◆ EXERCISE DIRECTIONS
Your result should be the lines holding the word "RESET", copied from the entries below.

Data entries
=== Section Start ===

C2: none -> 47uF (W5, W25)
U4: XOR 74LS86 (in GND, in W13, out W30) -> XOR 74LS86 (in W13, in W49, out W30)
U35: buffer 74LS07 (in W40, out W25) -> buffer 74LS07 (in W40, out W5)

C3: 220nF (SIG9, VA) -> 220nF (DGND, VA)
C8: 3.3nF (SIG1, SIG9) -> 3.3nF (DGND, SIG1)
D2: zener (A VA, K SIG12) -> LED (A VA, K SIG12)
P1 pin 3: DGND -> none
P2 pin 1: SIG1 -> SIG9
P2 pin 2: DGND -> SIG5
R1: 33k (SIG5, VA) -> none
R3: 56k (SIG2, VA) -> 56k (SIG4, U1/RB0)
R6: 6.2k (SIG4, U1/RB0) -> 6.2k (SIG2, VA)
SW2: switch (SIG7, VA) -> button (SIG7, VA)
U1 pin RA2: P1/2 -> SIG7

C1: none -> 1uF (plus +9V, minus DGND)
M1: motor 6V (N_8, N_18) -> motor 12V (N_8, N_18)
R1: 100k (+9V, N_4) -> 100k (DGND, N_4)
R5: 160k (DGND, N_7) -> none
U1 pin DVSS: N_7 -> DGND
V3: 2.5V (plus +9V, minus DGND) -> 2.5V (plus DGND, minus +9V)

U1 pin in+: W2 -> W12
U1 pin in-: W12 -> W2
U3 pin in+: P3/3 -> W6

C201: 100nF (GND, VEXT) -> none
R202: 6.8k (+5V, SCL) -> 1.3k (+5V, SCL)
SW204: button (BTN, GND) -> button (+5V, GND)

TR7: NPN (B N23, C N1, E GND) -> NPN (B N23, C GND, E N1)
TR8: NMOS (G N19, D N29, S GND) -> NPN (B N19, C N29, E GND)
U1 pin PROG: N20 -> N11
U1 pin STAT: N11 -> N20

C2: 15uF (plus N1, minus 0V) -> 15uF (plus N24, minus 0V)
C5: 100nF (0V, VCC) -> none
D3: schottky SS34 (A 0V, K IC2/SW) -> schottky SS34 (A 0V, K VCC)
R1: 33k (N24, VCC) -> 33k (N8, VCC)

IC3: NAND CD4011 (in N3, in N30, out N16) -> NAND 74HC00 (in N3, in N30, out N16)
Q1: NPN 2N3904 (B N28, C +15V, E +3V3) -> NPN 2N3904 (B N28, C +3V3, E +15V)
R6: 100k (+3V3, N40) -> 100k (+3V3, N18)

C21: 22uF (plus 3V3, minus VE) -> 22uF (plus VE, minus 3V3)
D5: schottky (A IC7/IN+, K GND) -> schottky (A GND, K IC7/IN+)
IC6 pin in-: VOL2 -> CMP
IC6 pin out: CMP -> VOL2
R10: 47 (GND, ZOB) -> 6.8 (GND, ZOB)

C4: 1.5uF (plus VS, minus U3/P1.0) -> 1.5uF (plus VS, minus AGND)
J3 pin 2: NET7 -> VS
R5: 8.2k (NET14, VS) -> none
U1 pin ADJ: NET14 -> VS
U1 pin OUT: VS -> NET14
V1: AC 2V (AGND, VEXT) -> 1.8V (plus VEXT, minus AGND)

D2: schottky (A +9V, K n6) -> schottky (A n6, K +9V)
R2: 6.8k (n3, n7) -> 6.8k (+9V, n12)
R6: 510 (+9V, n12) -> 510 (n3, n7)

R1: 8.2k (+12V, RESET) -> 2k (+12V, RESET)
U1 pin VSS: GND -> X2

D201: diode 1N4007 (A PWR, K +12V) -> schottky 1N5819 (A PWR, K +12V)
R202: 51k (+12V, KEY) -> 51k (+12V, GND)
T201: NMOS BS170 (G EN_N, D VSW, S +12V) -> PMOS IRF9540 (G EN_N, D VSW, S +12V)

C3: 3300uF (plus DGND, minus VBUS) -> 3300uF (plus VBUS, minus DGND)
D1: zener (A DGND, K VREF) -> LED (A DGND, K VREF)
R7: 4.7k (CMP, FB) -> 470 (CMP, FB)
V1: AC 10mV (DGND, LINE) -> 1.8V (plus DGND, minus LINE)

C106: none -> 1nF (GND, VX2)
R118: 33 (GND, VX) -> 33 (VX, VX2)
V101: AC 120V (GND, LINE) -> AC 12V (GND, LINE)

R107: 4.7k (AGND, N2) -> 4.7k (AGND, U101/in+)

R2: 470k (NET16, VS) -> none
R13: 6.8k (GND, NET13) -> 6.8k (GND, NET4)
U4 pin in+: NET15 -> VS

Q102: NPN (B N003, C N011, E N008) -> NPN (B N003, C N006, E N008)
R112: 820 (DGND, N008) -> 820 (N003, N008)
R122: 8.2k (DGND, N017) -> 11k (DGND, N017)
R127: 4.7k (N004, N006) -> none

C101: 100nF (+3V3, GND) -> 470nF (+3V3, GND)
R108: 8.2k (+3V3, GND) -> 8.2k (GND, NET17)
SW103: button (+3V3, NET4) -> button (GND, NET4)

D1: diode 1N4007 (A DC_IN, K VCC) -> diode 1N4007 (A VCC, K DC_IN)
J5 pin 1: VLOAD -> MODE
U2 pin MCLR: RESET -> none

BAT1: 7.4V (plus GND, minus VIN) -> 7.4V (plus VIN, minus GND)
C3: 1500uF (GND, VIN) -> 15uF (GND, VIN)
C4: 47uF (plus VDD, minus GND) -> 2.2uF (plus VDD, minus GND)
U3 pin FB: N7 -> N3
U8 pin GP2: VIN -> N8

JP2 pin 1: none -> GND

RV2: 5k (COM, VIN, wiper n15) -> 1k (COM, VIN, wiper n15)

=== Section End ===

◆ SOLUTION FOR THIS TASK
R1: 8.2k (+12V, RESET) -> 2k (+12V, RESET)
U2 pin MCLR: RESET -> none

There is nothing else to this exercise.